### PROBLEM REQUIREMENTS
Copy out the lines from the start of the list down to the line that contains "gray cross at", keeping each one identical and including that final line.
---------- SOURCE DATA
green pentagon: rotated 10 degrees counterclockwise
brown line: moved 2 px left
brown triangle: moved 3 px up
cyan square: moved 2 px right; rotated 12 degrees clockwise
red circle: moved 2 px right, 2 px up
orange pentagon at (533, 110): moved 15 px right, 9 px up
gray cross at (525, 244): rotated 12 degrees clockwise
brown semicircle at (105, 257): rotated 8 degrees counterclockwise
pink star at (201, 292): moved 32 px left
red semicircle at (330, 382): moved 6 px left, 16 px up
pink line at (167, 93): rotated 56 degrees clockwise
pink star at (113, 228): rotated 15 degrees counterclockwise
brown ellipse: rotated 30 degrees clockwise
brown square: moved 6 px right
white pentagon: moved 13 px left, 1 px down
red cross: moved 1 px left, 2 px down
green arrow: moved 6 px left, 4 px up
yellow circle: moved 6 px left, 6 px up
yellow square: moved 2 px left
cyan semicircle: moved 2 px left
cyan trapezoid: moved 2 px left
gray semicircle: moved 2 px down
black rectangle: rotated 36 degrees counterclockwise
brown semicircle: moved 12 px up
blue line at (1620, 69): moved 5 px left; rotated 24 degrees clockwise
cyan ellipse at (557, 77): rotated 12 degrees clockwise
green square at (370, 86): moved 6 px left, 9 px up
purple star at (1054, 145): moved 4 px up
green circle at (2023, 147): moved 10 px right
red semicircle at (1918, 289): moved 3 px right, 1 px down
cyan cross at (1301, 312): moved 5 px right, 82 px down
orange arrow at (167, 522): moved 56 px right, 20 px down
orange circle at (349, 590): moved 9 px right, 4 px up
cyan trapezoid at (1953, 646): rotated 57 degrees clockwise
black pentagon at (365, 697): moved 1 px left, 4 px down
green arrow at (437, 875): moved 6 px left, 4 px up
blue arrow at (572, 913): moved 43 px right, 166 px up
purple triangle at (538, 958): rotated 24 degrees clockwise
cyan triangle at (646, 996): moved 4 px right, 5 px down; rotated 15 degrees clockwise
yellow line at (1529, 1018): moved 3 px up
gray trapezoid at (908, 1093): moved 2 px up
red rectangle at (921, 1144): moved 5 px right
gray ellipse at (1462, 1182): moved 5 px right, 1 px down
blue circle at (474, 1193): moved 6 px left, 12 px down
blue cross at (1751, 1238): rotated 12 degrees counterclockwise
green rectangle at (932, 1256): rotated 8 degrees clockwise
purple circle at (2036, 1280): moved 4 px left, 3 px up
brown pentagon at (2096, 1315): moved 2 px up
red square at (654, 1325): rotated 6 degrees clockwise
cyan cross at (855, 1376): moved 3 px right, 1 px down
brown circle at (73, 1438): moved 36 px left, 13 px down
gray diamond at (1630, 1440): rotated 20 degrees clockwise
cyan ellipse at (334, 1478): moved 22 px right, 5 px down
--------------------
### OUTPUT FOR THIS TASK
green pentagon: rotated 10 degrees counterclockwise
brown line: moved 2 px left
brown triangle: moved 3 px up
cyan square: moved 2 px right; rotated 12 degrees clockwise
red circle: moved 2 px right, 2 px up
orange pentagon at (533, 110): moved 15 px right, 9 px up
gray cross at (525, 244): rotated 12 degrees clockwise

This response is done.